Dataset Start Marker

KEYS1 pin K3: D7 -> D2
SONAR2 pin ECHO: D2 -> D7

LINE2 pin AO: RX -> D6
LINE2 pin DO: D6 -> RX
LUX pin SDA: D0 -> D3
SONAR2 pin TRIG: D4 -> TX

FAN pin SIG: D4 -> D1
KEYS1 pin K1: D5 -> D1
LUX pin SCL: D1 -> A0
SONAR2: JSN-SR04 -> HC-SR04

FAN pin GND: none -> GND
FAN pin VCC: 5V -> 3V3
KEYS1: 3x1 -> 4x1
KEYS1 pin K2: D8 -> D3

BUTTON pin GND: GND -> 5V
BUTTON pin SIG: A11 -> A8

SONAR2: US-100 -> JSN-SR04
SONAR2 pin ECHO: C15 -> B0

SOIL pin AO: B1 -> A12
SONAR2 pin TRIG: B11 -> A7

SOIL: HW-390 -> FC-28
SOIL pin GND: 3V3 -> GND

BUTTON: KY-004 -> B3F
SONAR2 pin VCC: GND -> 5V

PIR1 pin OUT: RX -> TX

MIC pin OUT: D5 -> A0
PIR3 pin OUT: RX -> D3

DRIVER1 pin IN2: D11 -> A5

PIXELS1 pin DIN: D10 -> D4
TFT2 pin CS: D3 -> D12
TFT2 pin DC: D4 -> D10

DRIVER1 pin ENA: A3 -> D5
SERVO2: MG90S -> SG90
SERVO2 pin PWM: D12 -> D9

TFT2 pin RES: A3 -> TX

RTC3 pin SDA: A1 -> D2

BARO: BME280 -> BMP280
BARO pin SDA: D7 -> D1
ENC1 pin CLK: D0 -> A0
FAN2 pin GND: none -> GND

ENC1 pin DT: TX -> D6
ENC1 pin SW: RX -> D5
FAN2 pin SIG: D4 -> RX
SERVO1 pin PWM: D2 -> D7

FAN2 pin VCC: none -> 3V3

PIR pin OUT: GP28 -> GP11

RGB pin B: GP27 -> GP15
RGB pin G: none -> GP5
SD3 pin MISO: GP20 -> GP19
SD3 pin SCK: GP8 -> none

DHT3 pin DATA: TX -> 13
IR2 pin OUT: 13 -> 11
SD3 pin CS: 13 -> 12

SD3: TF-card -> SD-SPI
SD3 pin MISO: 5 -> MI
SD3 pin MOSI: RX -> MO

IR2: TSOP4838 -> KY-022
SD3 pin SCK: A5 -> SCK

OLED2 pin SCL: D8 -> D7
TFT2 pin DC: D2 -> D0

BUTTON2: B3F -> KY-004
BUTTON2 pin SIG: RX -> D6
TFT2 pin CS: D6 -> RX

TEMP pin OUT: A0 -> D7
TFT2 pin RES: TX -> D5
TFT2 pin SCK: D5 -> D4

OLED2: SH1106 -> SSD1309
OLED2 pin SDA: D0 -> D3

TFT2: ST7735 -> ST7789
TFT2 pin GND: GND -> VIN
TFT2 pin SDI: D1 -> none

Dataset End Marker

• Required work: Wherever the word "SOIL" turns up in the records above, copy the line that holds it.

• Answer below:
SOIL pin AO: B1 -> A12
SOIL: HW-390 -> FC-28
SOIL pin GND: 3V3 -> GND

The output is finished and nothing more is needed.